§ Task brief
Every line below that holds the string "none" must be copied.

§ Records for the task
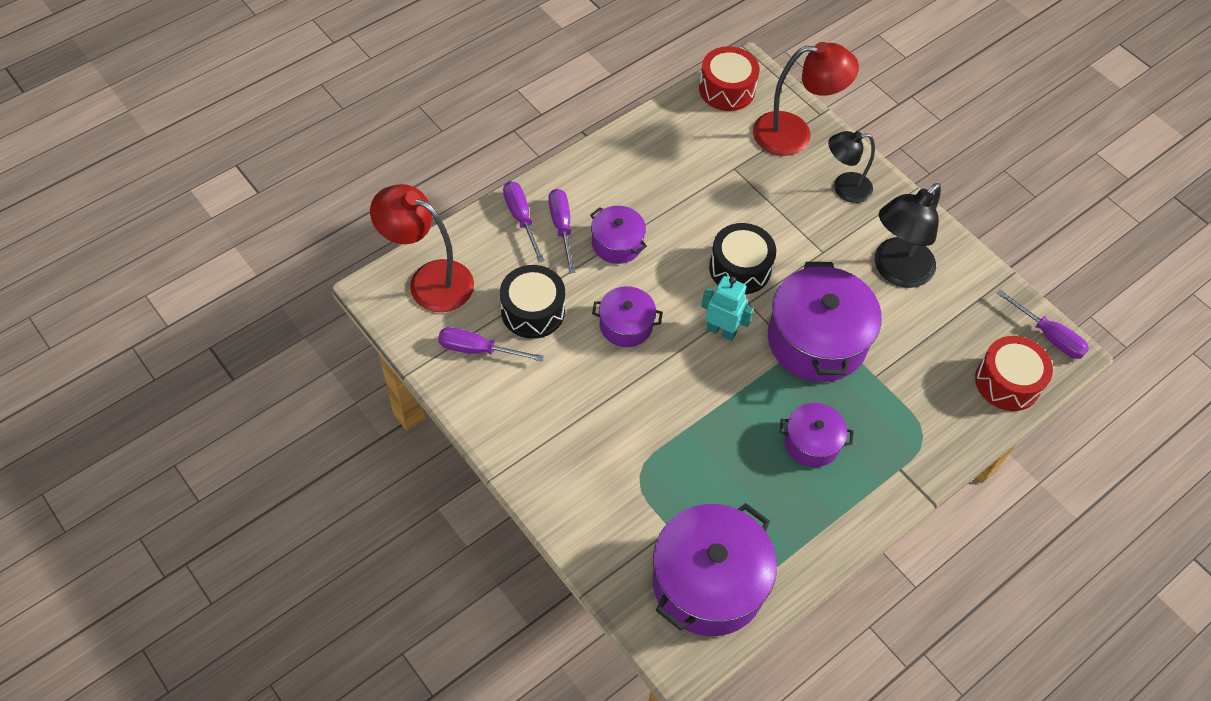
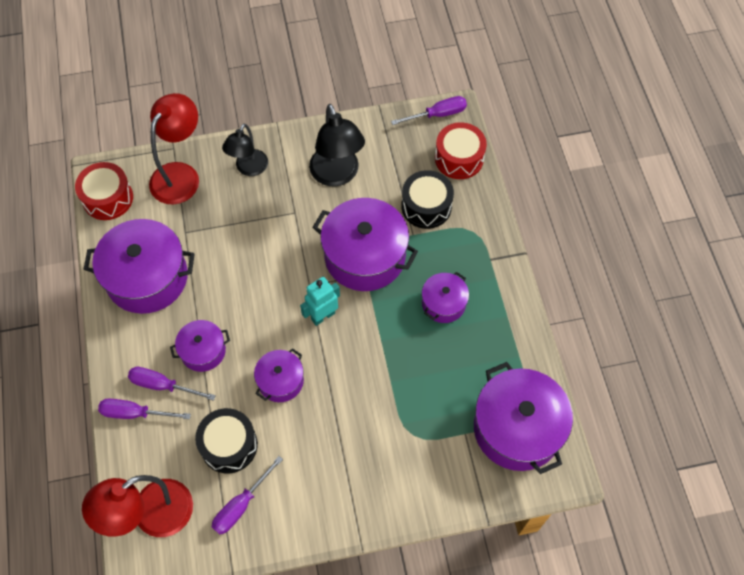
camera: 60 degrees left, 5 degrees up
black drum [709,223,776,294] -> black drum moved to [402,170,454,229]
none -> purple pot [83,219,195,314]

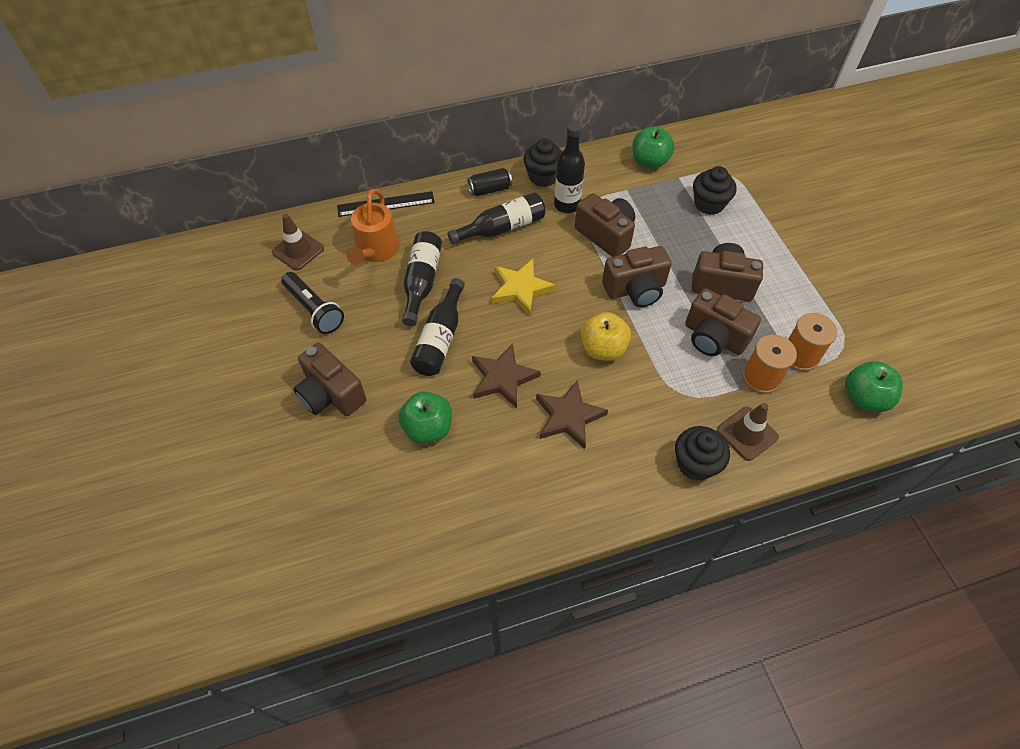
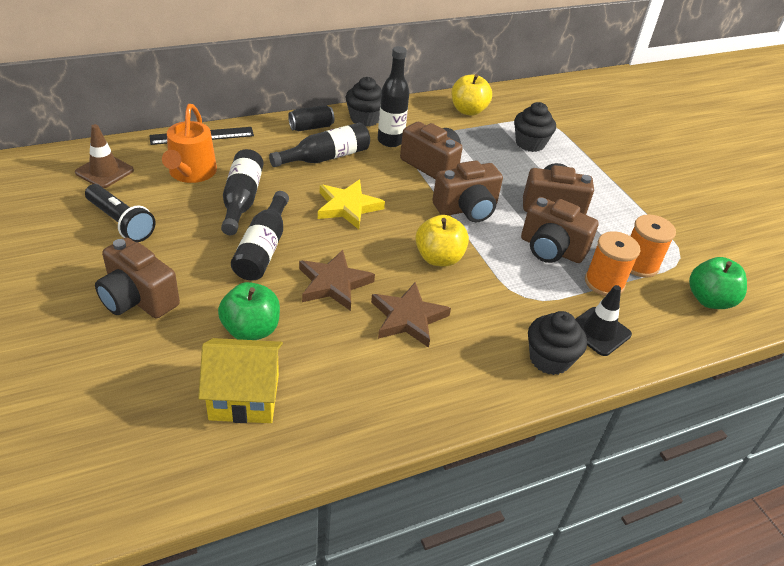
camera: 10 degrees left, 15 degrees down
green apple [632,126,675,169] -> yellow apple [451,74,492,116]
brown traffic cone [717,403,779,461] -> black traffic cone [575,285,632,356]
none -> yellow house [198,338,283,423]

§ Solution to this exercise
none -> purple pot [83,219,195,314]
none -> yellow house [198,338,283,423]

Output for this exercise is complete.